- Problem statement: Among the entries, find the lines with the string "vase" and copy them.
[[ Data to examine, beginning ]]
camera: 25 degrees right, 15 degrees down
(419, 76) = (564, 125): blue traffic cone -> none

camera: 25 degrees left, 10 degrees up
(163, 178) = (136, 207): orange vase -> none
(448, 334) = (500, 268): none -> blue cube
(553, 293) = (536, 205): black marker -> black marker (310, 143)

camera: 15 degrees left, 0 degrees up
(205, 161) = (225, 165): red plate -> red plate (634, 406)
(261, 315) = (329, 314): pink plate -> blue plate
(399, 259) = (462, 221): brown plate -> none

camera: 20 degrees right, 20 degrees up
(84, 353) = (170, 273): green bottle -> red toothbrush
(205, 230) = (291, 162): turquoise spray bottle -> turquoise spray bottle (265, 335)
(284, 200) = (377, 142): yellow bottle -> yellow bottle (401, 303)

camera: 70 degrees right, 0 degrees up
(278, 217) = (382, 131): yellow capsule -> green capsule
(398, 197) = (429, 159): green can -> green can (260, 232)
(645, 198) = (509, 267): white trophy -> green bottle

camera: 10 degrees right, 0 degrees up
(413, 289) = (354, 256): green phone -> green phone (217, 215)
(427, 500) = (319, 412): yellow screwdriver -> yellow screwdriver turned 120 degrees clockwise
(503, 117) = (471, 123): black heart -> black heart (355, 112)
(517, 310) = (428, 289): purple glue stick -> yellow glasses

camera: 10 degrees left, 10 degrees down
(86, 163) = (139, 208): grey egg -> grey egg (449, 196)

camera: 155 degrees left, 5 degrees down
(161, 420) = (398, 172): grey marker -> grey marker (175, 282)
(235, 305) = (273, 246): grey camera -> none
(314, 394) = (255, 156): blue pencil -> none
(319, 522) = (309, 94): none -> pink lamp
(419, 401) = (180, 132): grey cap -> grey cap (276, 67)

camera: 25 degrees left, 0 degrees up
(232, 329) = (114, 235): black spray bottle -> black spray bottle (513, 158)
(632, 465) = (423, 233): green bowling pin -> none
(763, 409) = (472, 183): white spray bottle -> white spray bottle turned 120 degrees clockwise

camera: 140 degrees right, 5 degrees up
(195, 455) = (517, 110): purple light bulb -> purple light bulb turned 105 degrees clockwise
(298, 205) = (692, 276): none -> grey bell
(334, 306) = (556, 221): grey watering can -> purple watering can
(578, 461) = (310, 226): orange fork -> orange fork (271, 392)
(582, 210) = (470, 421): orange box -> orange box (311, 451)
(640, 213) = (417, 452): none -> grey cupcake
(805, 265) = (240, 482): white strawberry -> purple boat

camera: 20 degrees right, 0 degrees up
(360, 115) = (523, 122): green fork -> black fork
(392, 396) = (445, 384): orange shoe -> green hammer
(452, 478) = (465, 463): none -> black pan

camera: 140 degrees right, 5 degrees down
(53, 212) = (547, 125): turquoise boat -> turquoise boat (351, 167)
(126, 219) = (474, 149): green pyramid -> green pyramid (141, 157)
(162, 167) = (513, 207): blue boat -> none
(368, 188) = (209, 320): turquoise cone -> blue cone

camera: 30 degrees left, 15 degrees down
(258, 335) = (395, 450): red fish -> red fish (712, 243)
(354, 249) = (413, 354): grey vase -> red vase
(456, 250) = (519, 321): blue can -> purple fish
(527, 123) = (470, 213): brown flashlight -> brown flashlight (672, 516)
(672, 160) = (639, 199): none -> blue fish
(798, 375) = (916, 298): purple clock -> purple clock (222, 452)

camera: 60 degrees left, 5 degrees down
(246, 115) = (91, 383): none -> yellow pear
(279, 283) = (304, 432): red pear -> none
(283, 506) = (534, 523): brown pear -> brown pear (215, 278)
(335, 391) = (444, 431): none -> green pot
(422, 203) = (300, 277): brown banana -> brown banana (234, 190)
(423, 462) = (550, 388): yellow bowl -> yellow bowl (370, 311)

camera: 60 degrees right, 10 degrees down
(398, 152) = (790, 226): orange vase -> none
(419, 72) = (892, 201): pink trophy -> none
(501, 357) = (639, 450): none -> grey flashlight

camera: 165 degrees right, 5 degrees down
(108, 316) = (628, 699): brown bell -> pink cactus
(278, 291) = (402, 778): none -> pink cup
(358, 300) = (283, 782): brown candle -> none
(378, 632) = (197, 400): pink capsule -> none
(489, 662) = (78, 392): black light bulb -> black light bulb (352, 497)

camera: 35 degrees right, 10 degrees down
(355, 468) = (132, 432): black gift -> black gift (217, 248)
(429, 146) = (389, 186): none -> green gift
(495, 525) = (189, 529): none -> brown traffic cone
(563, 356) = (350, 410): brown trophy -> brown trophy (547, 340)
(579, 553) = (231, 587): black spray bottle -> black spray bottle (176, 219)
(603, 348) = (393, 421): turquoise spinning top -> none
[[ Data to examine, end ]]
- Response to this exercise:
(163, 178) = (136, 207): orange vase -> none
(354, 249) = (413, 354): grey vase -> red vase
(398, 152) = (790, 226): orange vase -> none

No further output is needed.